Exercise details
Taking the data below, please print only the lines from the line holding "camera: 15 degrees right, 15 degrees up" to the line holding "(862, 396) = (793, 115): yellow", inclusive, with pictures omitted.

Excerpted records

......

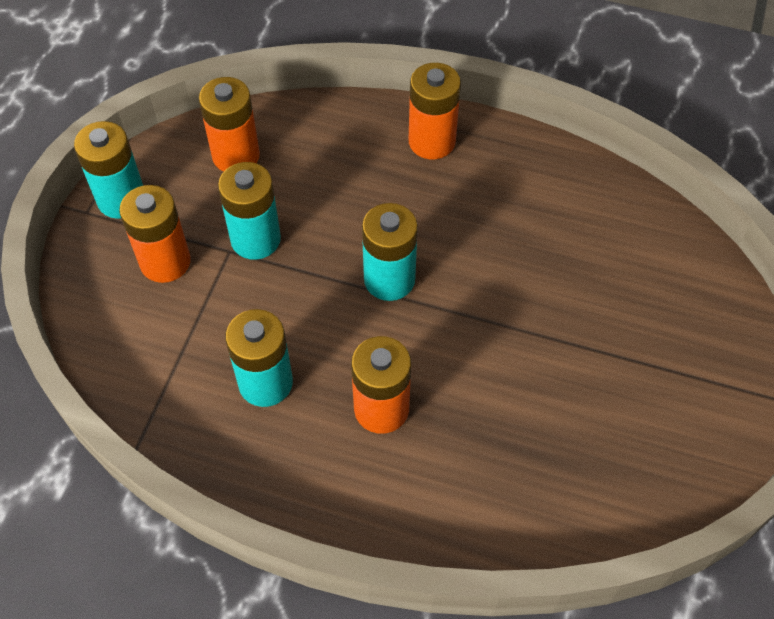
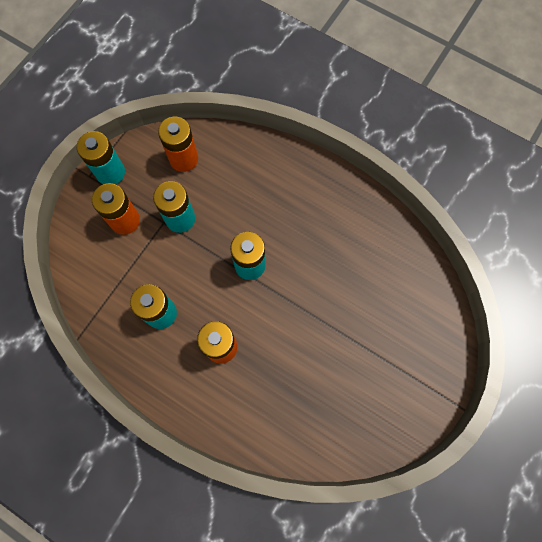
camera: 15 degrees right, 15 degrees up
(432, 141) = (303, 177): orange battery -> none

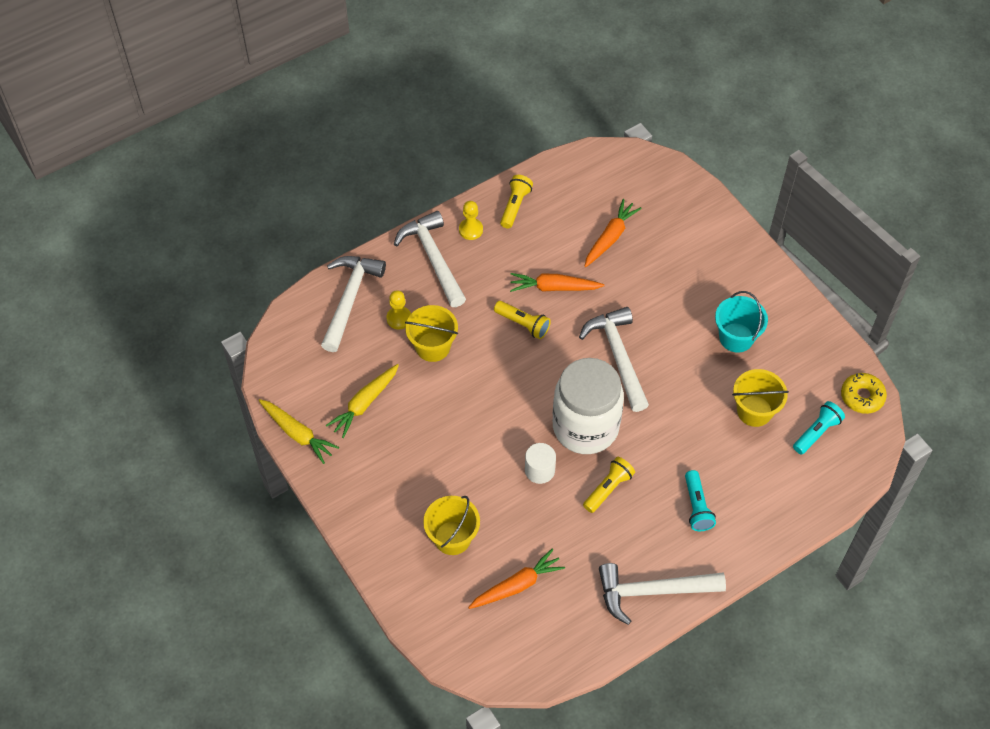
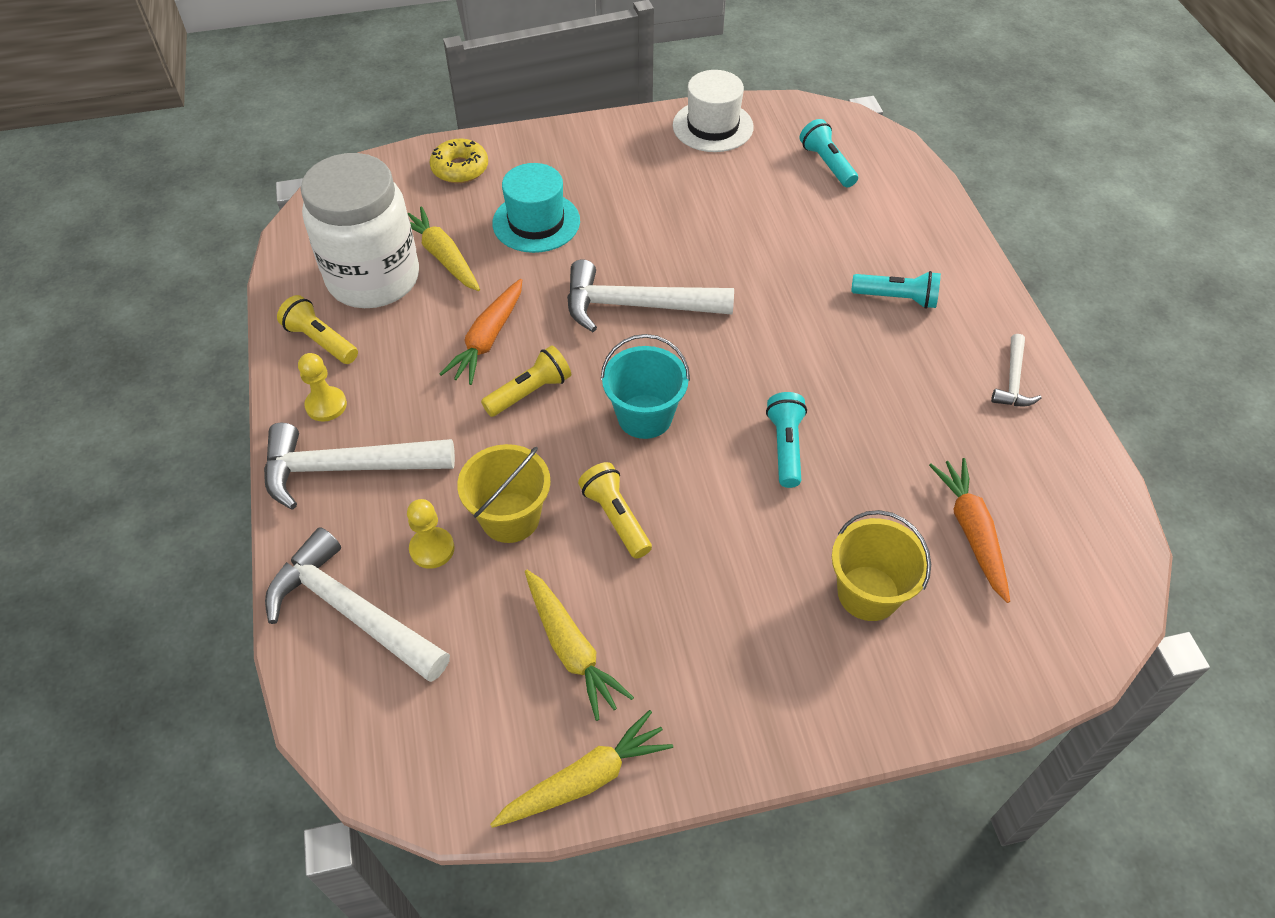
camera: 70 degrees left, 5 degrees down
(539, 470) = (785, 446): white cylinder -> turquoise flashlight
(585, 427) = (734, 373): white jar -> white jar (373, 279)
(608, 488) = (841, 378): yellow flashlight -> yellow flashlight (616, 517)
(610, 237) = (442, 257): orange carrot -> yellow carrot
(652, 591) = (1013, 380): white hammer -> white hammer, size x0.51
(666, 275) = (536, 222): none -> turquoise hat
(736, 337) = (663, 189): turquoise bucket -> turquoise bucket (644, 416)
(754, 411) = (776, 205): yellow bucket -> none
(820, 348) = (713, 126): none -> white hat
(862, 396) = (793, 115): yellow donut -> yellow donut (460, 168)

......

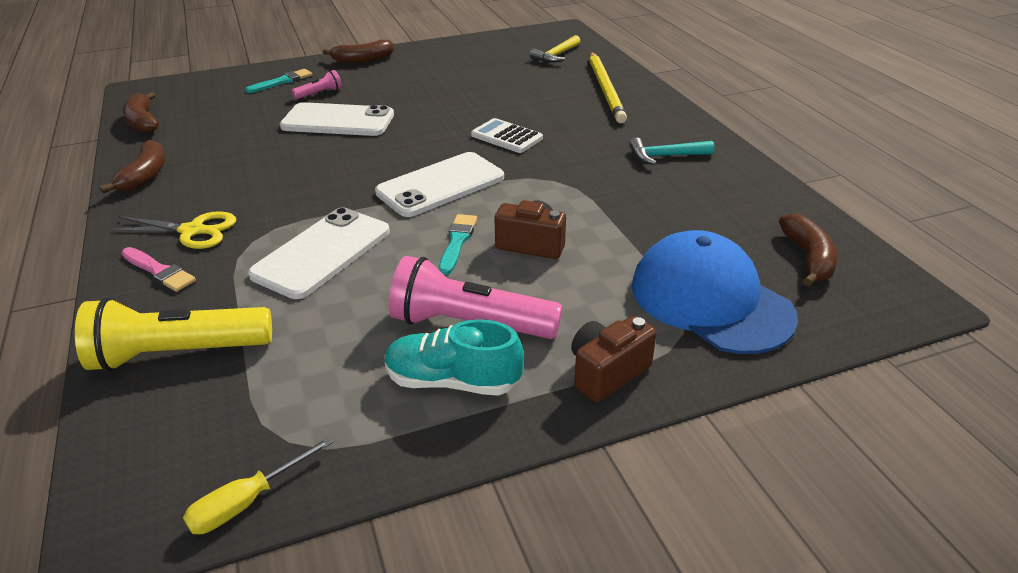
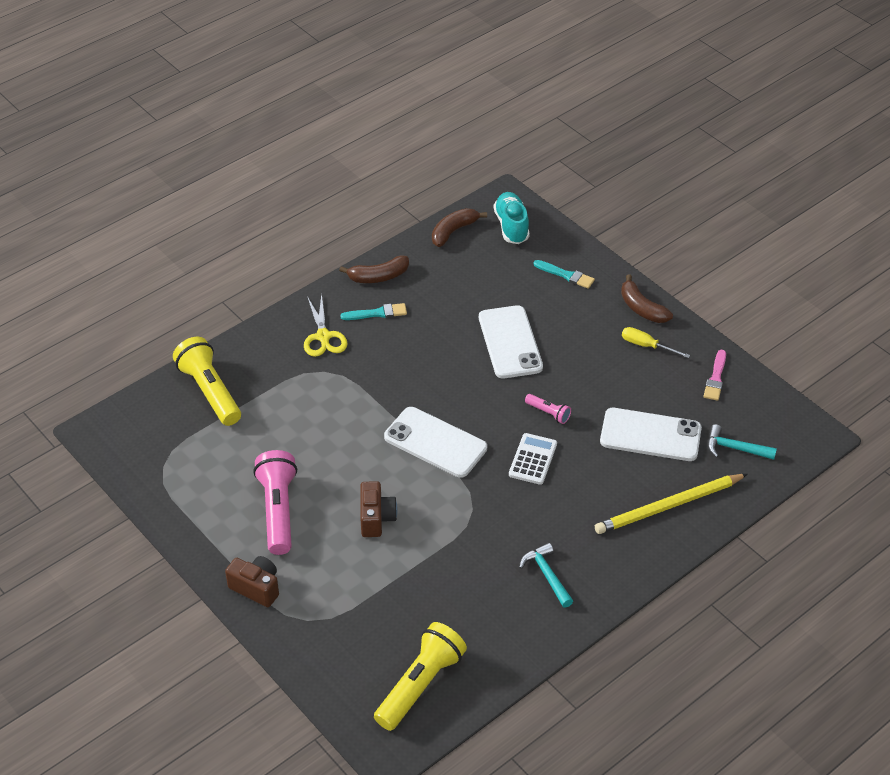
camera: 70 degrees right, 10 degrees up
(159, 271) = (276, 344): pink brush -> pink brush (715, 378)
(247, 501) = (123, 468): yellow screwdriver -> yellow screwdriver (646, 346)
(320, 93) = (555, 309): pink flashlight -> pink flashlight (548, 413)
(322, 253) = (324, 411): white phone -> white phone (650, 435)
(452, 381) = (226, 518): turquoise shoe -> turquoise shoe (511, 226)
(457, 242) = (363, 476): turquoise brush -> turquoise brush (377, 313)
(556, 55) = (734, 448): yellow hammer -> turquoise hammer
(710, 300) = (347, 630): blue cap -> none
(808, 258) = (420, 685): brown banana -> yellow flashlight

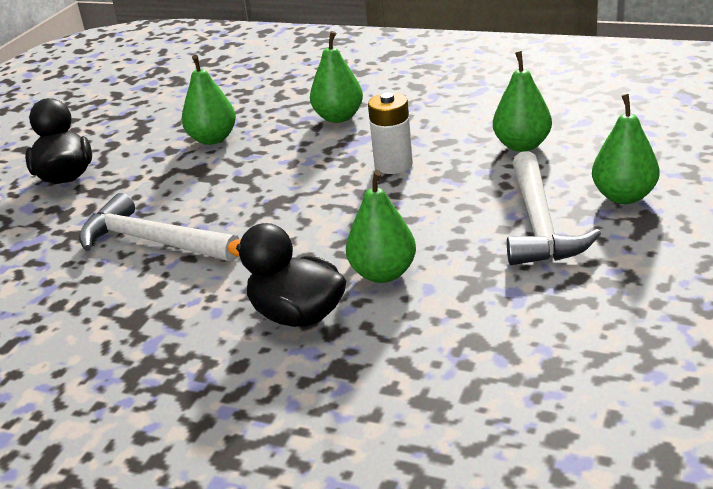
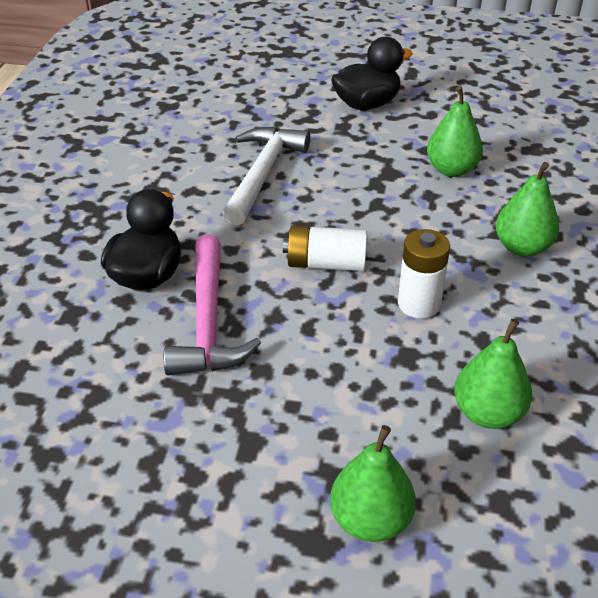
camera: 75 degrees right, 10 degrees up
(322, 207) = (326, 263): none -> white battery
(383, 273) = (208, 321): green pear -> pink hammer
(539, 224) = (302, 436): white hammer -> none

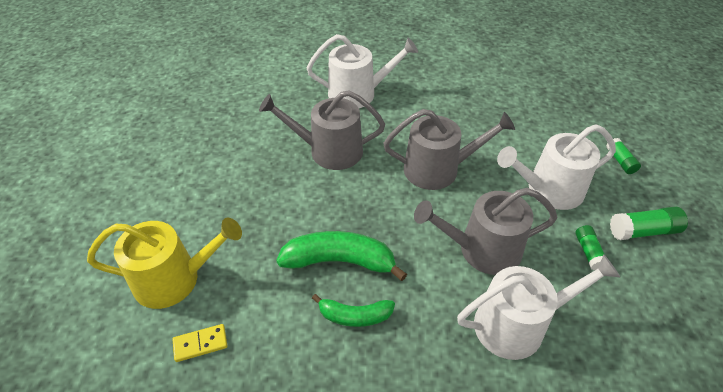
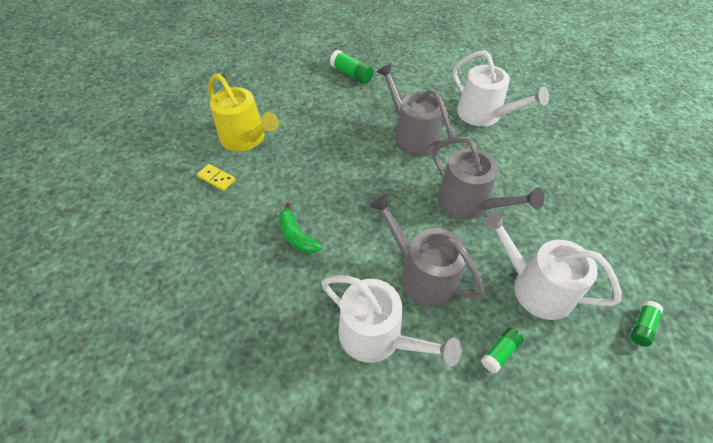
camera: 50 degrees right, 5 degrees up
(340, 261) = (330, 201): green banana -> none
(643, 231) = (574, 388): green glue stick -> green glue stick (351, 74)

......

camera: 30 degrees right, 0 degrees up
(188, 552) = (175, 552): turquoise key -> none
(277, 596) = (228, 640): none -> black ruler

......

Task response
camera: 15 degrees right, 15 degrees up
(432, 141) = (303, 177): orange battery -> none

camera: 70 degrees left, 5 degrees down
(539, 470) = (785, 446): white cylinder -> turquoise flashlight
(585, 427) = (734, 373): white jar -> white jar (373, 279)
(608, 488) = (841, 378): yellow flashlight -> yellow flashlight (616, 517)
(610, 237) = (442, 257): orange carrot -> yellow carrot
(652, 591) = (1013, 380): white hammer -> white hammer, size x0.51
(666, 275) = (536, 222): none -> turquoise hat
(736, 337) = (663, 189): turquoise bucket -> turquoise bucket (644, 416)
(754, 411) = (776, 205): yellow bucket -> none
(820, 348) = (713, 126): none -> white hat
(862, 396) = (793, 115): yellow donut -> yellow donut (460, 168)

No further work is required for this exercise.